WRITTEN INSTRUCTION - Show every line that has the string "evenodd" in it.

** start **

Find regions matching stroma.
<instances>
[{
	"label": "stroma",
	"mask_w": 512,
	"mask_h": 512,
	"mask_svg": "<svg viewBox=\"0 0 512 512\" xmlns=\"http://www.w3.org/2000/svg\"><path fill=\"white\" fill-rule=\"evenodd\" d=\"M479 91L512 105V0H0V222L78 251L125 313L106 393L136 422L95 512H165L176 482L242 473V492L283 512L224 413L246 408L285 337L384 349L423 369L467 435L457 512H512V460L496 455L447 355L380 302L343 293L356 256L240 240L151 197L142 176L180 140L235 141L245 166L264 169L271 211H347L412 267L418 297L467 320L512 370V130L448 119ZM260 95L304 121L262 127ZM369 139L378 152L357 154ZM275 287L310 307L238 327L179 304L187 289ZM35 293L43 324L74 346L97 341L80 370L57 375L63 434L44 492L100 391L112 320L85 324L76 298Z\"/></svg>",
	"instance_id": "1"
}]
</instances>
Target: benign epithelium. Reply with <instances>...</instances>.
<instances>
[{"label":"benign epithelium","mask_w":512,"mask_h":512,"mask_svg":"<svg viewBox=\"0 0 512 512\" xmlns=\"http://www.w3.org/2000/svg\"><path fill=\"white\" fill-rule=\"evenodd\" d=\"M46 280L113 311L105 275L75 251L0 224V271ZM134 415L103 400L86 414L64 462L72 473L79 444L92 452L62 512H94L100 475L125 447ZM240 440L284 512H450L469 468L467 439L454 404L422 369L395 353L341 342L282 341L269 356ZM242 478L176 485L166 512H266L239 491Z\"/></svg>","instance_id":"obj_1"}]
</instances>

** end **

FULL OUTPUT -
	"mask_svg": "<svg viewBox=\"0 0 512 512\" xmlns=\"http://www.w3.org/2000/svg\"><path fill=\"white\" fill-rule=\"evenodd\" d=\"M479 91L512 105V0H0V222L78 251L125 313L106 393L136 422L95 512H165L176 482L242 473V492L283 512L224 413L246 408L285 337L384 349L423 369L467 435L457 512H512V460L496 455L447 355L380 302L343 293L356 256L240 240L151 197L142 176L180 140L235 141L245 166L264 169L271 211H347L412 267L418 297L467 320L512 370V130L448 119ZM260 95L304 121L262 127ZM369 139L378 152L357 154ZM275 287L310 307L238 327L179 304L187 289ZM35 293L43 324L74 346L97 341L80 370L57 375L63 434L44 492L100 391L112 320L85 324L76 298Z\"/></svg>",
[{"label":"benign epithelium","mask_w":512,"mask_h":512,"mask_svg":"<svg viewBox=\"0 0 512 512\" xmlns=\"http://www.w3.org/2000/svg\"><path fill=\"white\" fill-rule=\"evenodd\" d=\"M46 280L113 311L105 275L75 251L0 224V271ZM134 415L103 400L86 414L64 462L72 473L79 444L92 452L62 512H94L100 475L125 447ZM240 440L284 512H450L469 468L467 439L454 404L422 369L395 353L341 342L282 341L269 356ZM242 478L176 485L166 512H266L239 491Z\"/></svg>","instance_id":"obj_1"}]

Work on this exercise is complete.